▸ Work item:
Please transcribe the data that follows without the pictures, keeping every word the same.
---- Information shown
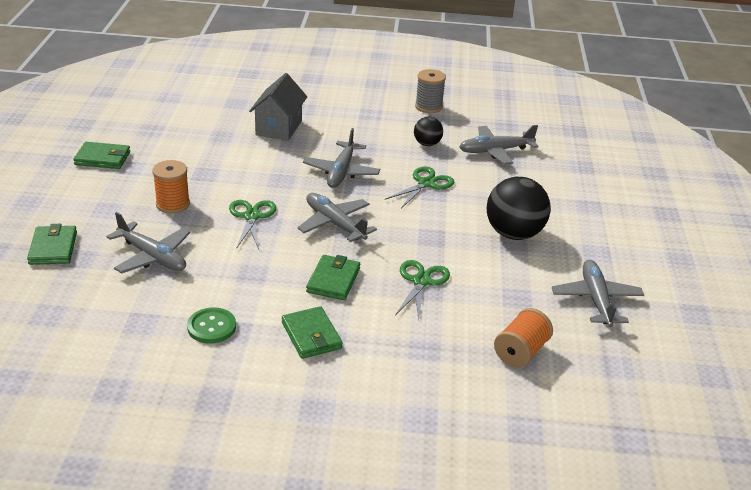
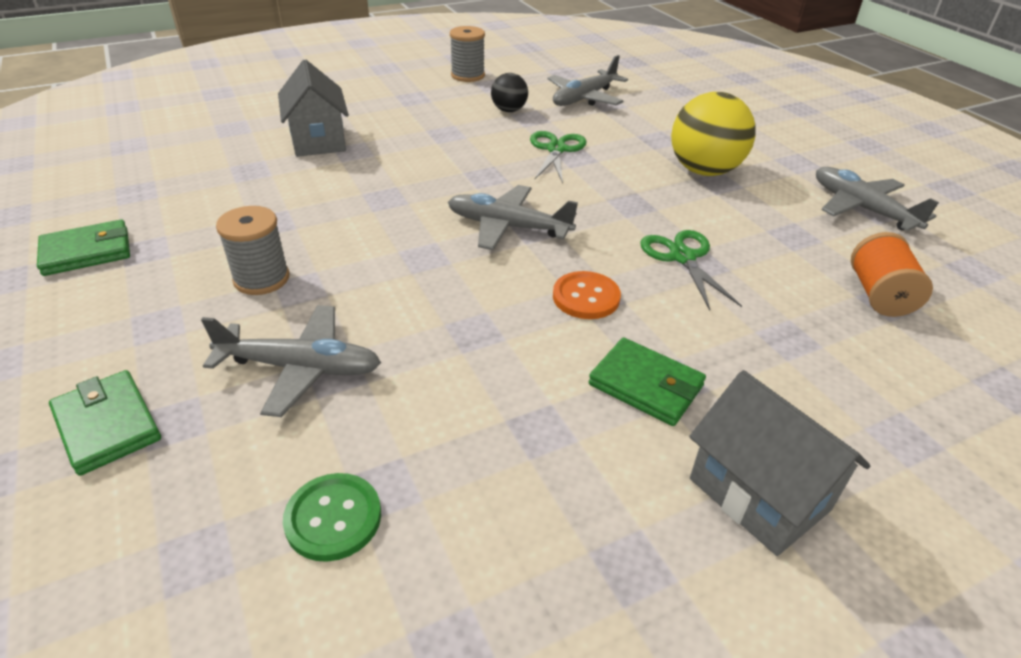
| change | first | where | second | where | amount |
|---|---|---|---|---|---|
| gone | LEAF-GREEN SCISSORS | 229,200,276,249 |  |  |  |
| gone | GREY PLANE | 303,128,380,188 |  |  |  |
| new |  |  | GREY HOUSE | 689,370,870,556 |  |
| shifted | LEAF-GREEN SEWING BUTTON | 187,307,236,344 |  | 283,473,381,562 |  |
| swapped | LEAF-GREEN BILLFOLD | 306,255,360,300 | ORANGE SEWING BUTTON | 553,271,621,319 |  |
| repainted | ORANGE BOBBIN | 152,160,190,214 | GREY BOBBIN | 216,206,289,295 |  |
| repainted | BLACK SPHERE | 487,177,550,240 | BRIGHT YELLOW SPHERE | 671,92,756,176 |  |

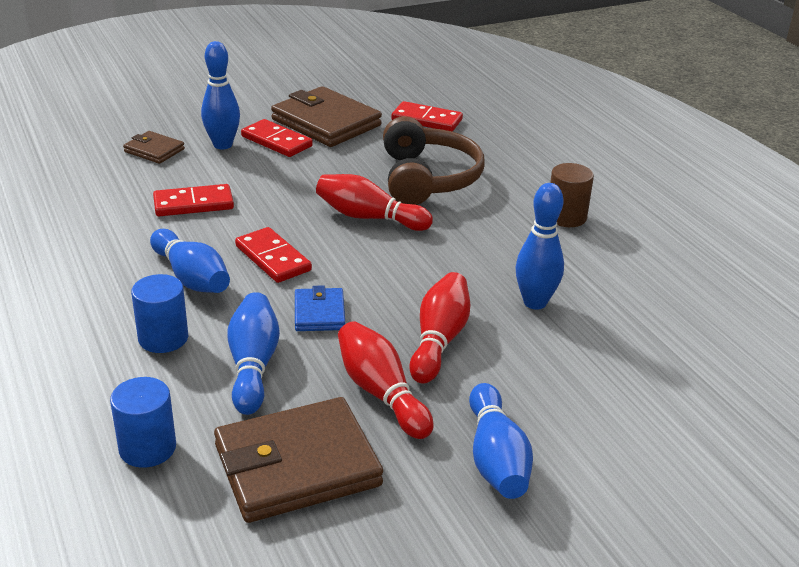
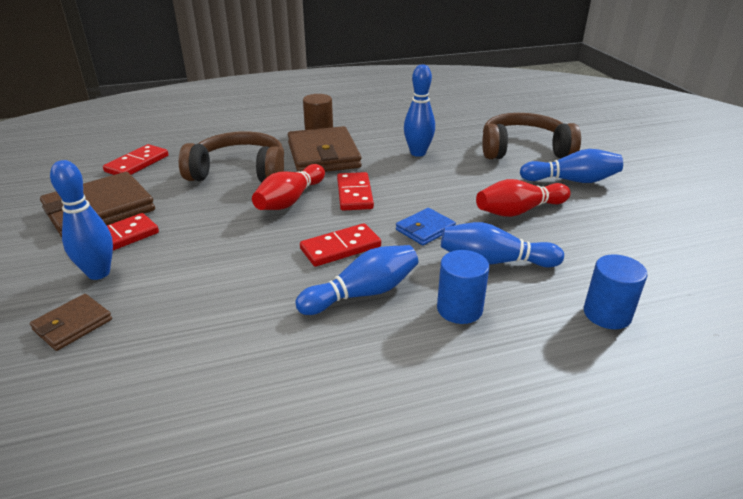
| change | first | where | second | where | amount |
|---|---|---|---|---|---|
| gone | SCARLET SKITTLE | 410,272,470,384 |  |  |  |
| new |  |  | DARK BROWN OVER-EAR HEADPHONES | 482,113,581,159 |  |
| shifted | SCARLET DOMINO | 153,184,234,216 |  | 337,172,374,211 |  |
| shifted | DARK BROWN BILLFOLD | 214,397,383,523 |  | 288,126,362,172 |  |
| rotated | ROYAL BLUE BILLFOLD | 295,285,345,331 |  | 396,208,456,246 | 45 degrees counterclockwise |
--------
▸ Response to the task:
| change | first | where | second | where | amount |
|---|---|---|---|---|---|
| gone | LEAF-GREEN SCISSORS | 229,200,276,249 |  |  |  |
| gone | GREY PLANE | 303,128,380,188 |  |  |  |
| new |  |  | GREY HOUSE | 689,370,870,556 |  |
| shifted | LEAF-GREEN SEWING BUTTON | 187,307,236,344 |  | 283,473,381,562 |  |
| swapped | LEAF-GREEN BILLFOLD | 306,255,360,300 | ORANGE SEWING BUTTON | 553,271,621,319 |  |
| repainted | ORANGE BOBBIN | 152,160,190,214 | GREY BOBBIN | 216,206,289,295 |  |
| repainted | BLACK SPHERE | 487,177,550,240 | BRIGHT YELLOW SPHERE | 671,92,756,176 |  |

| change | first | where | second | where | amount |
|---|---|---|---|---|---|
| gone | SCARLET SKITTLE | 410,272,470,384 |  |  |  |
| new |  |  | DARK BROWN OVER-EAR HEADPHONES | 482,113,581,159 |  |
| shifted | SCARLET DOMINO | 153,184,234,216 |  | 337,172,374,211 |  |
| shifted | DARK BROWN BILLFOLD | 214,397,383,523 |  | 288,126,362,172 |  |
| rotated | ROYAL BLUE BILLFOLD | 295,285,345,331 |  | 396,208,456,246 | 45 degrees counterclockwise |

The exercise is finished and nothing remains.